Data entries:
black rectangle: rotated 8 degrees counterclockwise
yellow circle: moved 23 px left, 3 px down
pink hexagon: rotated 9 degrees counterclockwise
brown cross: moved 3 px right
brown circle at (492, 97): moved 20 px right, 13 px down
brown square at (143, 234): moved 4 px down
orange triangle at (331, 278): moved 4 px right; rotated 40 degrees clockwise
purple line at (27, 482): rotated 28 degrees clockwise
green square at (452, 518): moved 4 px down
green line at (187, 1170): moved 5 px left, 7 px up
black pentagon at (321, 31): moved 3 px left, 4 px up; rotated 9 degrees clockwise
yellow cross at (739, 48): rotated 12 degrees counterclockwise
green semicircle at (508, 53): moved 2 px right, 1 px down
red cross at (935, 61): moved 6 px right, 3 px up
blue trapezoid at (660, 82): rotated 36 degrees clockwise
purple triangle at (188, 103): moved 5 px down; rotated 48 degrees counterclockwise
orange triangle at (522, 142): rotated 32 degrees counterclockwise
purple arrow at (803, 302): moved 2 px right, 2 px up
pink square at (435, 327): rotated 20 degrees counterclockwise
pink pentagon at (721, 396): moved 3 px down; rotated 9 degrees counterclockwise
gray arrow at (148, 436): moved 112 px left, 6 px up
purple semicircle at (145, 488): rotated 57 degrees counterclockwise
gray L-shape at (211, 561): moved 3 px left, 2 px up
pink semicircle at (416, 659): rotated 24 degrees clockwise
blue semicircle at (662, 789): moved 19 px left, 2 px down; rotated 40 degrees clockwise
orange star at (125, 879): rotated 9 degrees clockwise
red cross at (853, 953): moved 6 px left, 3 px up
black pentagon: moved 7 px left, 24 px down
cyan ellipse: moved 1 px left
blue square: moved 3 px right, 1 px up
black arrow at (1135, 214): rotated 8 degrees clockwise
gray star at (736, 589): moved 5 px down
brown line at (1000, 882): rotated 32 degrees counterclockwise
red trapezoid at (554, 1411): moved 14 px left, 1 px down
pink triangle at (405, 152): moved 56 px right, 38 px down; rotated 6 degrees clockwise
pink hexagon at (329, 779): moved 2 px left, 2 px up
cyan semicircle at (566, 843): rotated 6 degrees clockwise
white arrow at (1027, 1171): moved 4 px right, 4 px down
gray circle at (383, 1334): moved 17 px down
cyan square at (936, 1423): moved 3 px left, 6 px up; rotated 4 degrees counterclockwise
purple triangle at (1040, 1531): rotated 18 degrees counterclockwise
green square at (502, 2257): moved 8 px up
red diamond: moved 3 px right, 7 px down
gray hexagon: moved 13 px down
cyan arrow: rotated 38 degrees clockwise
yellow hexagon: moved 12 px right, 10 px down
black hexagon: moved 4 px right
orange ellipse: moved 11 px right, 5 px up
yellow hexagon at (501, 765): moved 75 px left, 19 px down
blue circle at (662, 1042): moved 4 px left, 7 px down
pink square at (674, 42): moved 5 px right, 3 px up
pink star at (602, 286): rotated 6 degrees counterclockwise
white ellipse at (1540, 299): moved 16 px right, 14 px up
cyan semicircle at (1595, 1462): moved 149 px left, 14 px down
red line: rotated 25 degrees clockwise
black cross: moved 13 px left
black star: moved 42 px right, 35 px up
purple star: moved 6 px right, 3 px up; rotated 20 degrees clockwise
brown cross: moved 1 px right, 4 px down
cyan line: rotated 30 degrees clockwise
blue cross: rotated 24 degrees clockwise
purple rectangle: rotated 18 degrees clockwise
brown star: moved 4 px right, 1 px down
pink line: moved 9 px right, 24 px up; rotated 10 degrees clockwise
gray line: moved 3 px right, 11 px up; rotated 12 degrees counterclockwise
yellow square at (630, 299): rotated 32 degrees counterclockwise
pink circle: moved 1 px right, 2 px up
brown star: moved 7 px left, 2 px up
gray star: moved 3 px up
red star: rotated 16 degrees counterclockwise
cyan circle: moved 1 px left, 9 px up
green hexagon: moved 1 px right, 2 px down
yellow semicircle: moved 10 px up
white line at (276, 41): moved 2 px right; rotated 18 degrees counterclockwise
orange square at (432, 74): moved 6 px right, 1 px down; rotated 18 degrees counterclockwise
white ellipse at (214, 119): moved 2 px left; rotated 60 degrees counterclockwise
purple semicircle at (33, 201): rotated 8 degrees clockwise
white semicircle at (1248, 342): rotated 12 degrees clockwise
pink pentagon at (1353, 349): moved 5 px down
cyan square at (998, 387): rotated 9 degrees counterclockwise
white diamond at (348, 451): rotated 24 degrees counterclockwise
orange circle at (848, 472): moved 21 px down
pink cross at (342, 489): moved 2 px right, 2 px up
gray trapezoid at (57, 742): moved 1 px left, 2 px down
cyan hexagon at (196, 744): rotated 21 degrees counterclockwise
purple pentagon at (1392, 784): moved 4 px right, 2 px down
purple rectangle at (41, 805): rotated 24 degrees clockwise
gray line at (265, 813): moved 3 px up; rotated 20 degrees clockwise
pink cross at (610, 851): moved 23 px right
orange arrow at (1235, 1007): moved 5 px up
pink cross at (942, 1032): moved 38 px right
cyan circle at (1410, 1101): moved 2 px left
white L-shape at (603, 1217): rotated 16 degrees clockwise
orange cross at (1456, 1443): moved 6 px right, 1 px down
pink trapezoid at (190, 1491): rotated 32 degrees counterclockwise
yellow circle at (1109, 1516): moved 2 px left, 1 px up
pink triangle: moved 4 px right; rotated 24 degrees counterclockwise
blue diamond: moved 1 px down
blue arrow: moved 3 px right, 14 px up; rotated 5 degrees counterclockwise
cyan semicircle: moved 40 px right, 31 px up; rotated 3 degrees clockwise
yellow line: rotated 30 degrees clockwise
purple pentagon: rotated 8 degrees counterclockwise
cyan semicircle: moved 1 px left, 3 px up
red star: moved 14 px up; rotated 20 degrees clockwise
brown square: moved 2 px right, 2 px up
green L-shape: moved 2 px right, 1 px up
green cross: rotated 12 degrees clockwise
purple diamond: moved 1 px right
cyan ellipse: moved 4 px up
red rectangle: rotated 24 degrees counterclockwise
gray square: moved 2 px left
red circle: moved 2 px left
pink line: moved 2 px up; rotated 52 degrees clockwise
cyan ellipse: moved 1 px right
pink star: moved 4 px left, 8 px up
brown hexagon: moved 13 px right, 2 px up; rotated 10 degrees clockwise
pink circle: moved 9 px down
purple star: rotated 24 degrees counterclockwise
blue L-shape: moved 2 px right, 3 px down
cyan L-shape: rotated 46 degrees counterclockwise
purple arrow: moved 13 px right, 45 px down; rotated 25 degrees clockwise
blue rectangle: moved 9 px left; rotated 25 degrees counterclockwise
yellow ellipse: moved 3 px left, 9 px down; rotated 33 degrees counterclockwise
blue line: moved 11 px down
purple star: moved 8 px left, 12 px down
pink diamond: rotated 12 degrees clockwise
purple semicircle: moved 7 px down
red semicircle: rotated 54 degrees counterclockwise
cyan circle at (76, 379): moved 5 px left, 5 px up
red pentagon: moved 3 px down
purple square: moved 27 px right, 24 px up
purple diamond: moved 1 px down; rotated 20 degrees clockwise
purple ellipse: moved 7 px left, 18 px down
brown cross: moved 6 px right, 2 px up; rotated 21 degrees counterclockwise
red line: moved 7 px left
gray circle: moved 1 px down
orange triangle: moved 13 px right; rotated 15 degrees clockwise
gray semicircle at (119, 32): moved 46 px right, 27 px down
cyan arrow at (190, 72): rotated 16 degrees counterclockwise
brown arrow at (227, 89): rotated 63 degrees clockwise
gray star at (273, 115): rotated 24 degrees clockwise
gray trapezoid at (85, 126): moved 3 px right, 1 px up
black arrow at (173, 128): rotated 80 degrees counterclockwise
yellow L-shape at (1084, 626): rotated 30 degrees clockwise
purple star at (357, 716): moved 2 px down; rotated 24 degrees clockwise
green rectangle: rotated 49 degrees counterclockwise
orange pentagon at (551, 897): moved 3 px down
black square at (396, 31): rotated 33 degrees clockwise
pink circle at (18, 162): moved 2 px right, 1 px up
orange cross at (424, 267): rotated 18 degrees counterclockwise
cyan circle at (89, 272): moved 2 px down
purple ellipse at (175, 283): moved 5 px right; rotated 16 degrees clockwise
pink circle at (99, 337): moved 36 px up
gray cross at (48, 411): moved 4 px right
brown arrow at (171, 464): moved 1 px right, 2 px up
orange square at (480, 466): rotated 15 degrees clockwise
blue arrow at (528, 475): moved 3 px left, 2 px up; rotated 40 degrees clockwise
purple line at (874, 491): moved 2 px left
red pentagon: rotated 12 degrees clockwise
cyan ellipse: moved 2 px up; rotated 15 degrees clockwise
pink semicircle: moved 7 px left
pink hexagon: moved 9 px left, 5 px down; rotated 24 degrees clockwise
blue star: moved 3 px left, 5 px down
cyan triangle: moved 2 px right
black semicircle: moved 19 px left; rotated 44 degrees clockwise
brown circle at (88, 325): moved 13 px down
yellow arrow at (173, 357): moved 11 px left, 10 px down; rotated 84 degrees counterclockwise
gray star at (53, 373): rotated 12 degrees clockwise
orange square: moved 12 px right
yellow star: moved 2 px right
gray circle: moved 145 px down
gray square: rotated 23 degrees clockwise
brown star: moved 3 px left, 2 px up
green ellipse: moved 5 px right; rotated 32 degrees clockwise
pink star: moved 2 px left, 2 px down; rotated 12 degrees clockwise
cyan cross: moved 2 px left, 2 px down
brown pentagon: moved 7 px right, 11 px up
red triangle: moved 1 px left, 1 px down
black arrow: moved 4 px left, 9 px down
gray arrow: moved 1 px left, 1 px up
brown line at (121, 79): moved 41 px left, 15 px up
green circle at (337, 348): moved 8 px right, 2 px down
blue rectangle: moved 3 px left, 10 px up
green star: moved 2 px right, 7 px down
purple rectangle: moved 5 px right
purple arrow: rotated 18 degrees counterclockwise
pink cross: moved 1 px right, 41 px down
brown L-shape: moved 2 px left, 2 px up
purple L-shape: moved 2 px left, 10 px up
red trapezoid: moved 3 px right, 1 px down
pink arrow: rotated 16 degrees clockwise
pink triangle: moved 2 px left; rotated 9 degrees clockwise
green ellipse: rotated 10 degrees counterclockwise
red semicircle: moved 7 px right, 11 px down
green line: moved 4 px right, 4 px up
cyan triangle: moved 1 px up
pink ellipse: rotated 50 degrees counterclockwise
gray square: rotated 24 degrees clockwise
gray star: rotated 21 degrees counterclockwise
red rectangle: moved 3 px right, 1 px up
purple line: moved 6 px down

What is needed:
Taking the records from the top, repeat each line exactly until you have repeated the line that contains "orange triangle at (331, 278): moved".

Solution:
black rectangle: rotated 8 degrees counterclockwise
yellow circle: moved 23 px left, 3 px down
pink hexagon: rotated 9 degrees counterclockwise
brown cross: moved 3 px right
brown circle at (492, 97): moved 20 px right, 13 px down
brown square at (143, 234): moved 4 px down
orange triangle at (331, 278): moved 4 px right; rotated 40 degrees clockwise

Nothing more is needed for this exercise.